▶ [SHORT PROBLEM]: Could you copy out, word for word, the lines of the listing below from the line containing "widespread [718, 1063]" up to and including the line containing "painted is located"?

[Entries for locating words and elements]
[start]

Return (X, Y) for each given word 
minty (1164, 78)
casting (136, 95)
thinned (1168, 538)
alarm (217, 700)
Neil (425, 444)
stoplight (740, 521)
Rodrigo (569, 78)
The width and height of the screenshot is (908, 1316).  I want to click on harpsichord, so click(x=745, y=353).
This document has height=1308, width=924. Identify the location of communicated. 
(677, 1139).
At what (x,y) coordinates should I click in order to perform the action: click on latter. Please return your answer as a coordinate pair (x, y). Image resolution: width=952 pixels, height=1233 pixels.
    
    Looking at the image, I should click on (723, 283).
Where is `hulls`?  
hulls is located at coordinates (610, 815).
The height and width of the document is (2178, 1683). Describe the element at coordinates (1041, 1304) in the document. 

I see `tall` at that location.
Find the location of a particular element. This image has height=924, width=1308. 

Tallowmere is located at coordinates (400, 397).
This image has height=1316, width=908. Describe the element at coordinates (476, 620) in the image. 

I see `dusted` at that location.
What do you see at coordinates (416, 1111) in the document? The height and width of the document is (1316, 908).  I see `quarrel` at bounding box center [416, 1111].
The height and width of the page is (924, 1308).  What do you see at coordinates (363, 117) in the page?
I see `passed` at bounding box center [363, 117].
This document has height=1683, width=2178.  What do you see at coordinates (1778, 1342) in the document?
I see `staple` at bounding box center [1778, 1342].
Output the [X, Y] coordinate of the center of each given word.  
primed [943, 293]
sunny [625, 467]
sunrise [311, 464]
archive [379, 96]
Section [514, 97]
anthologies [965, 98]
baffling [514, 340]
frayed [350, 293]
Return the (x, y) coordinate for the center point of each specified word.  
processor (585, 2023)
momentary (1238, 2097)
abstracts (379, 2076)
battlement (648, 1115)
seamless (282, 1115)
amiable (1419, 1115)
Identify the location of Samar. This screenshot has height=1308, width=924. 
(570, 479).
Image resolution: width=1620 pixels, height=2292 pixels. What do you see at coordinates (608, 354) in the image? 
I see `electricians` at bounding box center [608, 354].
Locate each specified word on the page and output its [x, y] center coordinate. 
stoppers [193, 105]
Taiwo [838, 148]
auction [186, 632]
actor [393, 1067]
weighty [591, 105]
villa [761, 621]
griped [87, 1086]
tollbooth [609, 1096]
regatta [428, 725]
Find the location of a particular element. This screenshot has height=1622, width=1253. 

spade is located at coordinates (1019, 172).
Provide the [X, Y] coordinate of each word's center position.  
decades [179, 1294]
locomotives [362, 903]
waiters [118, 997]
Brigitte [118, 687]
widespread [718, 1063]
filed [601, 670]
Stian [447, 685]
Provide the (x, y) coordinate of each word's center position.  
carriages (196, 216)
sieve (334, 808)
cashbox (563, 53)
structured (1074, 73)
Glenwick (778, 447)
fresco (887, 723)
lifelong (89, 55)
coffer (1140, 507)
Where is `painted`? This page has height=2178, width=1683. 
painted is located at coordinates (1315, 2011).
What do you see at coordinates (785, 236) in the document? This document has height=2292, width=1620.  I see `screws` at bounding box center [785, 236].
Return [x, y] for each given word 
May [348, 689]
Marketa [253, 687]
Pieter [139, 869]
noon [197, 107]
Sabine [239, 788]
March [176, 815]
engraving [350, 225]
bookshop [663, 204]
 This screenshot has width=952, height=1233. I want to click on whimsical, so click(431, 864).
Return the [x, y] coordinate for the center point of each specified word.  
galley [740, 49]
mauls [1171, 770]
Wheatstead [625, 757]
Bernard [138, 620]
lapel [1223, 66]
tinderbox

[end]

▶ [RESPONSE BELOW]:
widespread [718, 1063]
filed [601, 670]
Stian [447, 685]
Provide the (x, y) coordinate of each word's center position.  
carriages (196, 216)
sieve (334, 808)
cashbox (563, 53)
structured (1074, 73)
Glenwick (778, 447)
fresco (887, 723)
lifelong (89, 55)
coffer (1140, 507)
Where is `painted`? This page has height=2178, width=1683. 
painted is located at coordinates (1315, 2011).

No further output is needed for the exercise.